Given data »
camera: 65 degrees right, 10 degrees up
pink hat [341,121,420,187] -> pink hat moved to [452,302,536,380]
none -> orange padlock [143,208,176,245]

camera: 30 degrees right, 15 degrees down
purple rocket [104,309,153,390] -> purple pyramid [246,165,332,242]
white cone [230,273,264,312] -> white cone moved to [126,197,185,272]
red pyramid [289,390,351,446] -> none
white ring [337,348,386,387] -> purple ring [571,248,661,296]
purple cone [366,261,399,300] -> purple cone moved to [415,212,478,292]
==
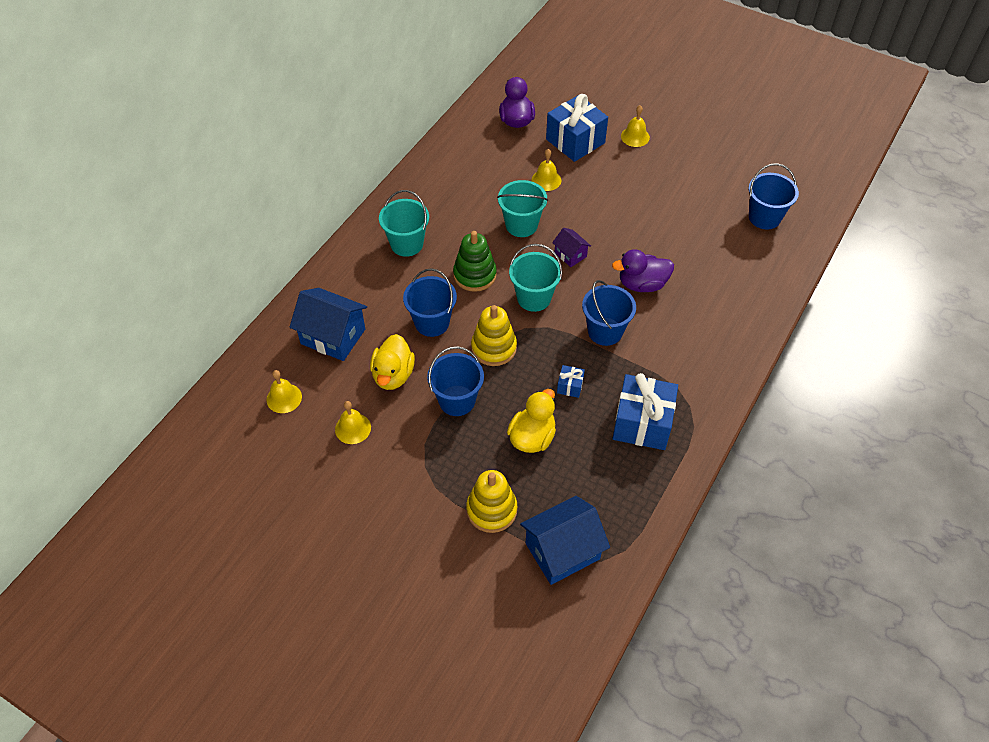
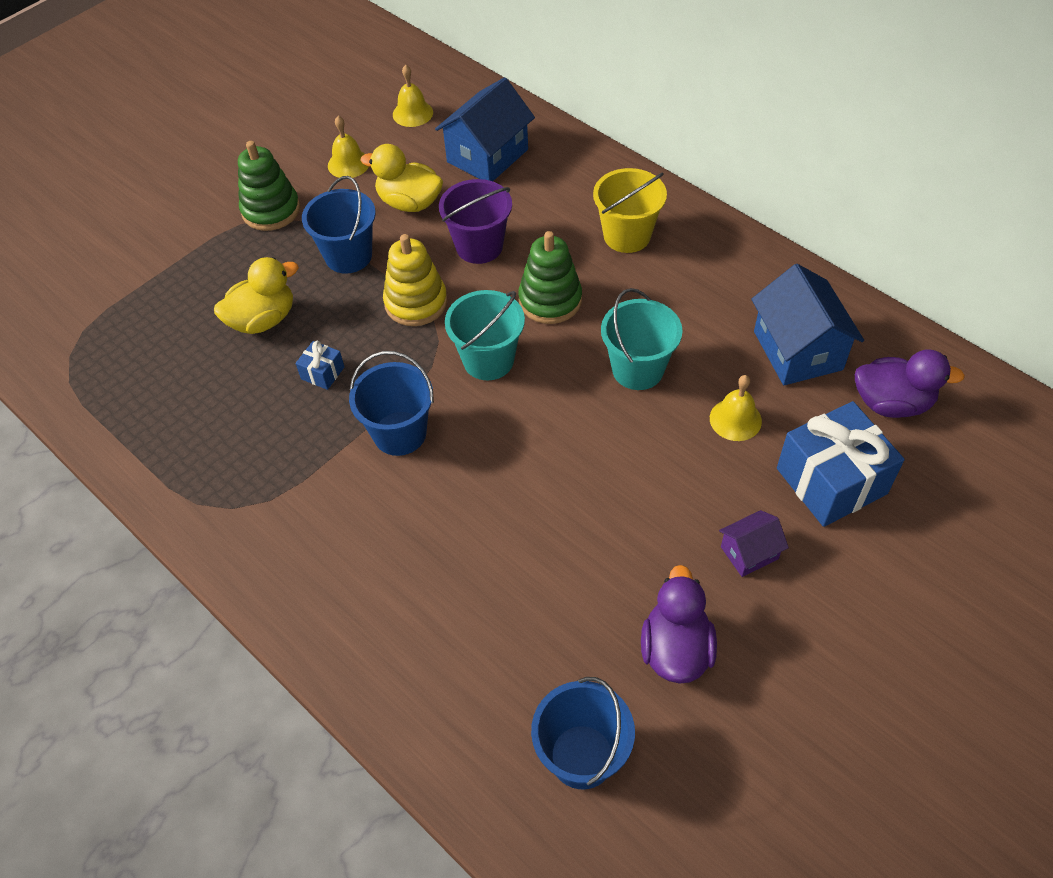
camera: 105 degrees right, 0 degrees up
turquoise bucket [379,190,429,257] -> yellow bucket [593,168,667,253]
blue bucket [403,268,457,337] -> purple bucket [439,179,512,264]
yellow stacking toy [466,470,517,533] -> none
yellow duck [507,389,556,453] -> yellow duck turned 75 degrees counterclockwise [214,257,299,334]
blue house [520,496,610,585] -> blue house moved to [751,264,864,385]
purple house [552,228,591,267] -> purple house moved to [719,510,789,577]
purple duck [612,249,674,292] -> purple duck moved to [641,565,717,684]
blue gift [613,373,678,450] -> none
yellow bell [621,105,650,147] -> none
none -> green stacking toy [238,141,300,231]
==
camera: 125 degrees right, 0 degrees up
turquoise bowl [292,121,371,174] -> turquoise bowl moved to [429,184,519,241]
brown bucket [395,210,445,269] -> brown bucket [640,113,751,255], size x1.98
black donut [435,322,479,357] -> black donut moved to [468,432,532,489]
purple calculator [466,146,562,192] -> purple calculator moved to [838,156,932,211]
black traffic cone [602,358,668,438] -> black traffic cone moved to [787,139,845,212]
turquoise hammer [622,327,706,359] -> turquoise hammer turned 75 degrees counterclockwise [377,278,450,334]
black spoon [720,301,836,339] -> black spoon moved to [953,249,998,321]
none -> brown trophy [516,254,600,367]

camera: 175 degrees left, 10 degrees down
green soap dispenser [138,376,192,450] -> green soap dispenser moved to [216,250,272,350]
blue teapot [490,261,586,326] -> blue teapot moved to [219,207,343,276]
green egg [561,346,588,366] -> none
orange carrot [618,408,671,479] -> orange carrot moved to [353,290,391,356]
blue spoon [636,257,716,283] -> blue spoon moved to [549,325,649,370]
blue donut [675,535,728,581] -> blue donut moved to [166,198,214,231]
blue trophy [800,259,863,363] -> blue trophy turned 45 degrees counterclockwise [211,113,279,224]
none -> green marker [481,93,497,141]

Problem requirements » Beginning with the line containing "blue teapot [490,261,586,326]" in the material above, copy every line exactly until you have copied the line containing "none -> green marker [481,93,497,141]".

Reply to the exercise »
blue teapot [490,261,586,326] -> blue teapot moved to [219,207,343,276]
green egg [561,346,588,366] -> none
orange carrot [618,408,671,479] -> orange carrot moved to [353,290,391,356]
blue spoon [636,257,716,283] -> blue spoon moved to [549,325,649,370]
blue donut [675,535,728,581] -> blue donut moved to [166,198,214,231]
blue trophy [800,259,863,363] -> blue trophy turned 45 degrees counterclockwise [211,113,279,224]
none -> green marker [481,93,497,141]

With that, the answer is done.